**PROBLEM DETAILS**: From the line with "Survey the image" to the final line of the records, reproduce every line exactly and only those lines.

**DATA SHOWN**:

[Start of Attachment]

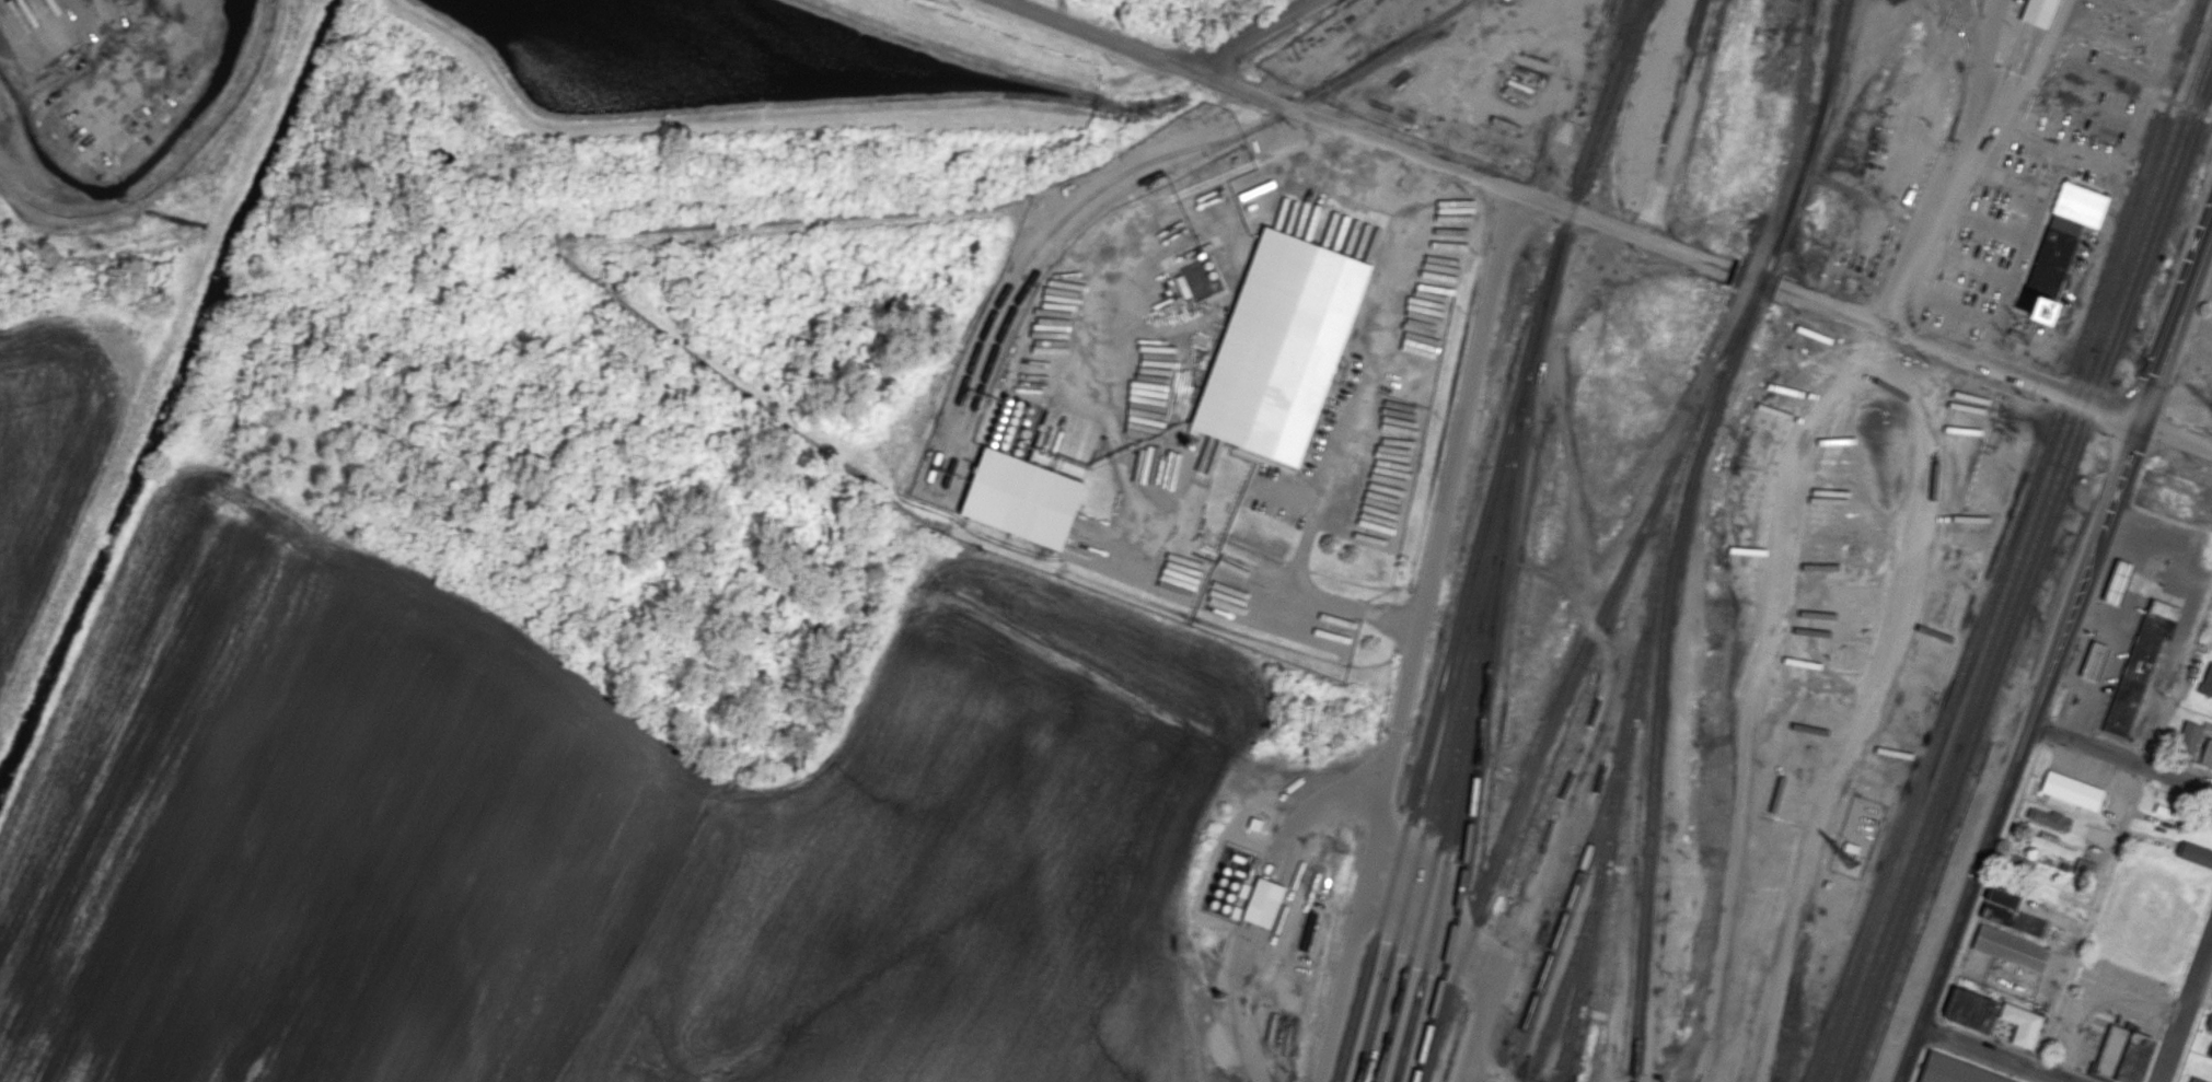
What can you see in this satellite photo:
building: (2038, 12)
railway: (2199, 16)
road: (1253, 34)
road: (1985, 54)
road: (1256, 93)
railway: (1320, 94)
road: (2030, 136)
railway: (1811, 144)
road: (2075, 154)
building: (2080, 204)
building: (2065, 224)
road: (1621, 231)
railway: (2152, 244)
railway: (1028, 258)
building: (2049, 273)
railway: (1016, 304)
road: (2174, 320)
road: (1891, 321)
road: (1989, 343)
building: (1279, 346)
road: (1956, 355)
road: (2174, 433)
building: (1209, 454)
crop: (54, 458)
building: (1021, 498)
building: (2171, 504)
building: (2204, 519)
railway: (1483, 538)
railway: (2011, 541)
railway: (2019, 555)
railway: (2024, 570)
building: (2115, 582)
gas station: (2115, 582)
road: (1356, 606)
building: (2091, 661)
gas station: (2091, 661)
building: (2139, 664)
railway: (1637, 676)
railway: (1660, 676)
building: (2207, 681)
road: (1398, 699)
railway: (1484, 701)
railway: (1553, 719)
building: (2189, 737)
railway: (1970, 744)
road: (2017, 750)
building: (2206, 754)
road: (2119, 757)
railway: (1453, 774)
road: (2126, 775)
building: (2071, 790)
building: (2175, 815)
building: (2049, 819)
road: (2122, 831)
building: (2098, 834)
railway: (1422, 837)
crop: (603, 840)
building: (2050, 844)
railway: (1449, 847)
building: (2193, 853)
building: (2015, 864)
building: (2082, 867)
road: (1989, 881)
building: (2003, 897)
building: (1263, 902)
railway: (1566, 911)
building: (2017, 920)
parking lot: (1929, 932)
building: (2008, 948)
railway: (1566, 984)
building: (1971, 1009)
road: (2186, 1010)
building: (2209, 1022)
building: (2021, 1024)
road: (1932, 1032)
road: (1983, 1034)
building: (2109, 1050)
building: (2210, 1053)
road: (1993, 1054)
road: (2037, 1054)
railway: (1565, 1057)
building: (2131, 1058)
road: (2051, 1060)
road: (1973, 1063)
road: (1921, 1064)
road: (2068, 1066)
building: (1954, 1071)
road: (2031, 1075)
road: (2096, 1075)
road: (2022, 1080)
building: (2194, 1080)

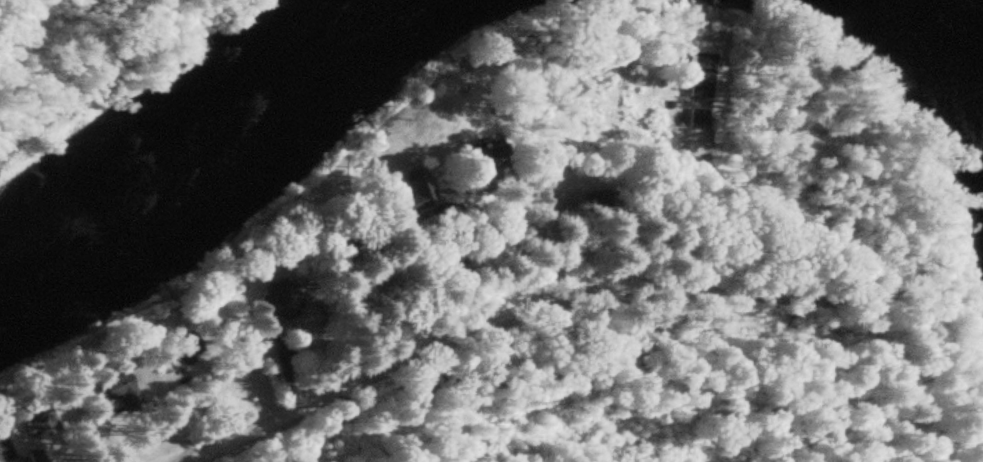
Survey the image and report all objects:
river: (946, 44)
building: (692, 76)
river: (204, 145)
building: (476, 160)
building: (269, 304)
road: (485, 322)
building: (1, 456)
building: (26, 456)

[End of Attachment]

**WRITTEN SOLUTION**:
Survey the image and report all objects:
river: (946, 44)
building: (692, 76)
river: (204, 145)
building: (476, 160)
building: (269, 304)
road: (485, 322)
building: (1, 456)
building: (26, 456)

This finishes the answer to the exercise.